_Dataset entries_
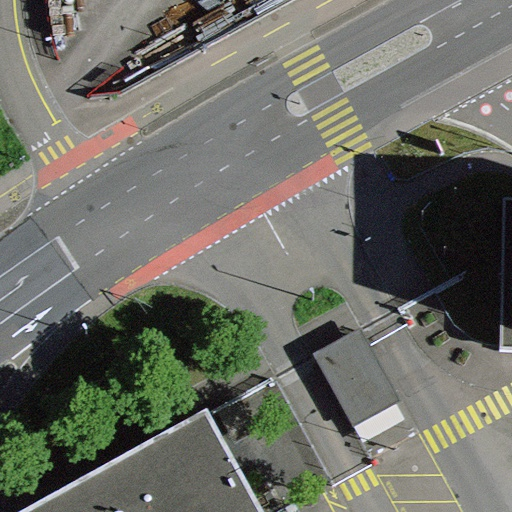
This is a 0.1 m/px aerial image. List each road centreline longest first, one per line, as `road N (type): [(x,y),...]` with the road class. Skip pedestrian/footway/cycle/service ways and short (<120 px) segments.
road 1 (secondary): [(492,0),(120,230)]
road 2 (residential): [(120,230),(37,105),(3,15),(5,0)]
road 3 (secondary): [(120,230),(0,309)]
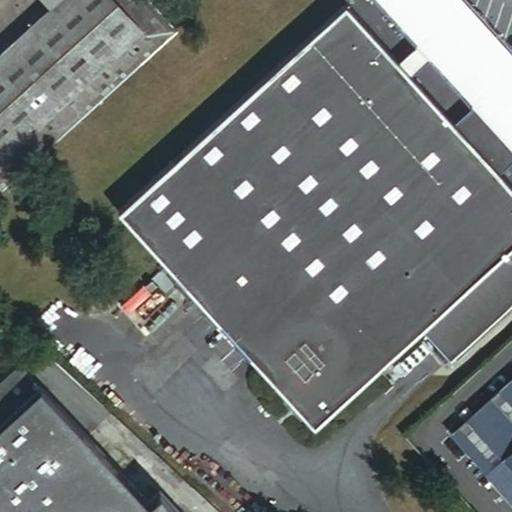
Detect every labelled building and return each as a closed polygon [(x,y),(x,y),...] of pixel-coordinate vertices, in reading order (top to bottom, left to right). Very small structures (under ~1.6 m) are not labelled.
[(0,162),(143,33),(112,0),(66,0),(54,11),(0,60),(0,162)] [(146,0),(43,0),(54,11),(66,0),(112,0),(143,33),(161,16),(146,0)] [(511,47),(468,0),(374,0),(472,106),(454,123),(457,125),(465,118),(475,118),(508,154),(507,164),(499,171),(501,173),(511,163),(511,47)] [(452,362),(511,307),(511,185),(501,173),(499,171),(507,164),(508,154),(475,118),(465,118),(457,125),(454,123),(346,4),(119,212),(317,429),(424,331),(452,362)] [(0,195),(178,34),(161,16),(143,33),(0,162),(0,195)] [(0,419),(38,385),(18,364),(0,381),(0,419)] [(49,377),(39,386),(83,433),(93,424),(49,377)] [(511,383),(454,436),(511,500),(511,383)] [(0,511),(157,511),(146,500),(140,494),(120,472),(106,458),(83,433),(39,386),(38,385),(0,419),(0,511)] [(106,458),(120,472),(133,459),(120,445),(106,458)] [(120,472),(140,494),(170,469),(158,458),(146,447),(133,459),(120,472)] [(157,489),(146,500),(157,511),(178,511),(174,506),(157,489)] [(195,511),(182,498),(174,506),(178,511),(195,511)]
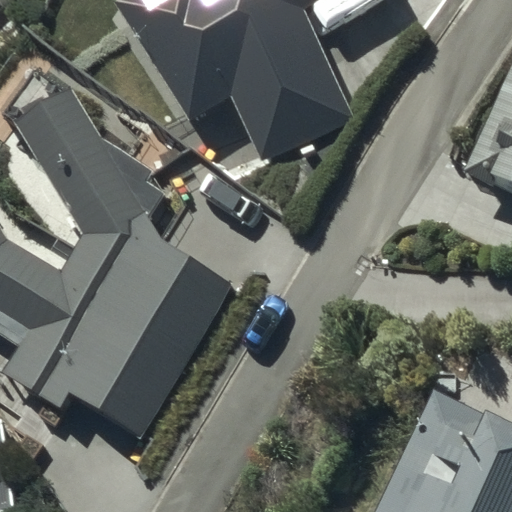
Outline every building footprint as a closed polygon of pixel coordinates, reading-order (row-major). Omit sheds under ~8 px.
[(170,0),(129,27),(197,135),(239,107),(267,167),(359,125),(311,23),(347,0),(170,0)] [(83,110),(29,143),(93,253),(70,290),(21,261),(0,229),(0,325),(38,345),(9,388),(69,425),(78,409),(144,446),(234,291),(172,256),(155,229),(169,204),(153,195),(159,183),(113,158),(83,110)] [(511,113),(472,192),(511,211),(511,113)] [(0,511),(18,511),(6,427),(0,428),(0,511)] [(503,461),(442,431),(403,511),(511,511),(511,472),(500,467),(503,461)]
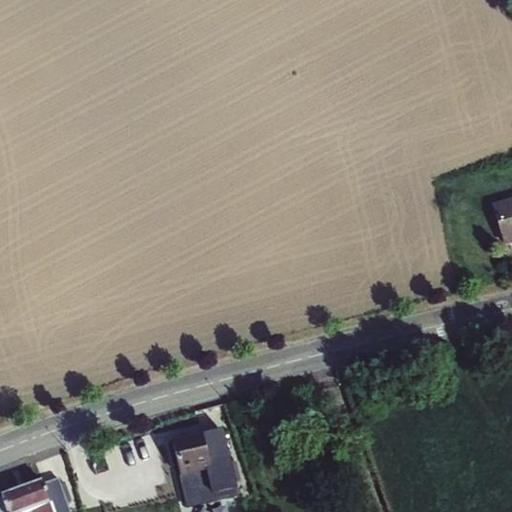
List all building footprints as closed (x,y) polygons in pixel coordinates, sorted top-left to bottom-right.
[(511,202),(495,207),(506,244),(511,242),(511,202)] [(223,432),(202,437),(218,500),(238,495),(223,432)] [(218,500),(202,437),(173,445),(186,501),(211,495),(212,501),(218,500)] [(1,497),(2,499),(0,500),(0,511),(70,511),(59,480),(44,485),(43,483),(1,497)] [(245,511),(243,503),(232,506),(233,511),(245,511)]
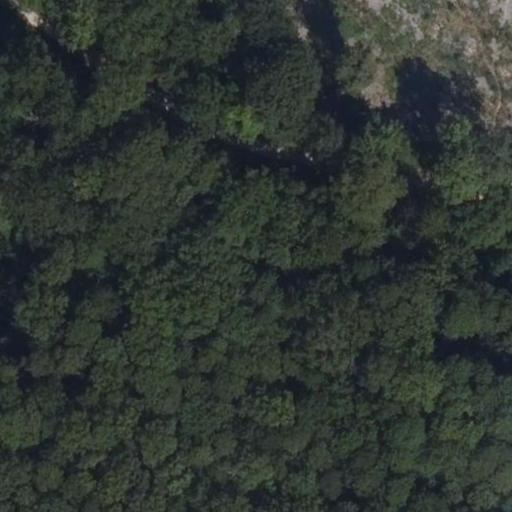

_What to work on_
Update these lines by replacing "centreline" with "centerline" wherever it appears, leaving everything else unchanged and leaving out the pictures.

_Final result_
This is a 0.1 m/px aerial image. List each road centerline longest first, one per line, as `road N (type): [(x,y),...]` with the road class. Skip pedestrian/footway/cycle/service ways and short (<120 px) segments.
road 1 (secondary): [(492,0),(120,230)]
road 2 (residential): [(120,230),(37,105),(3,15),(5,0)]
road 3 (secondary): [(120,230),(0,309)]
Detect every labelled building and return each as a closed polygon [(x,y),(x,y),...] of pixel-coordinate vertices, in reading order (top to bottom, left to right). Very small structures (under ~1.6 m) are not labelled.
[(0,162),(143,33),(112,0),(66,0),(54,11),(0,60),(0,162)] [(146,0),(43,0),(54,11),(66,0),(112,0),(143,33),(161,16),(146,0)] [(511,47),(468,0),(374,0),(472,106),(454,123),(457,125),(465,118),(475,118),(508,154),(507,164),(499,171),(501,173),(511,163),(511,47)] [(452,362),(511,307),(511,185),(501,173),(499,171),(507,164),(508,154),(475,118),(465,118),(457,125),(454,123),(346,4),(119,212),(317,429),(424,331),(452,362)] [(0,195),(178,34),(161,16),(143,33),(0,162),(0,195)] [(0,419),(38,385),(18,364),(0,381),(0,419)] [(49,377),(39,386),(83,433),(93,424),(49,377)] [(511,383),(454,436),(511,500),(511,383)] [(0,511),(157,511),(146,500),(140,494),(120,472),(106,458),(83,433),(39,386),(38,385),(0,419),(0,511)] [(106,458),(120,472),(133,459),(120,445),(106,458)] [(120,472),(140,494),(170,469),(158,458),(146,447),(133,459),(120,472)] [(157,489),(146,500),(157,511),(178,511),(174,506),(157,489)] [(195,511),(182,498),(174,506),(178,511),(195,511)]
Outline every building footprint as a closed polygon of pixel coordinates, reading-order (row-major). Omit sheds under ~8 px.
[(170,0),(129,27),(197,135),(239,107),(267,167),(359,125),(311,23),(347,0),(170,0)] [(83,110),(29,143),(93,253),(70,290),(21,261),(0,229),(0,325),(38,345),(9,388),(69,425),(78,409),(144,446),(234,291),(172,256),(155,229),(169,204),(153,195),(159,183),(113,158),(83,110)] [(511,113),(472,192),(511,211),(511,113)] [(0,511),(18,511),(6,427),(0,428),(0,511)] [(503,461),(442,431),(403,511),(511,511),(511,472),(500,467),(503,461)]
List all building footprints as closed (x,y) polygons in pixel coordinates, sorted top-left to bottom-right.
[(511,202),(495,207),(506,244),(511,242),(511,202)] [(223,432),(202,437),(218,500),(238,495),(223,432)] [(218,500),(202,437),(173,445),(186,501),(211,495),(212,501),(218,500)] [(1,497),(2,499),(0,500),(0,511),(70,511),(59,480),(44,485),(43,483),(1,497)] [(245,511),(243,503),(232,506),(233,511),(245,511)]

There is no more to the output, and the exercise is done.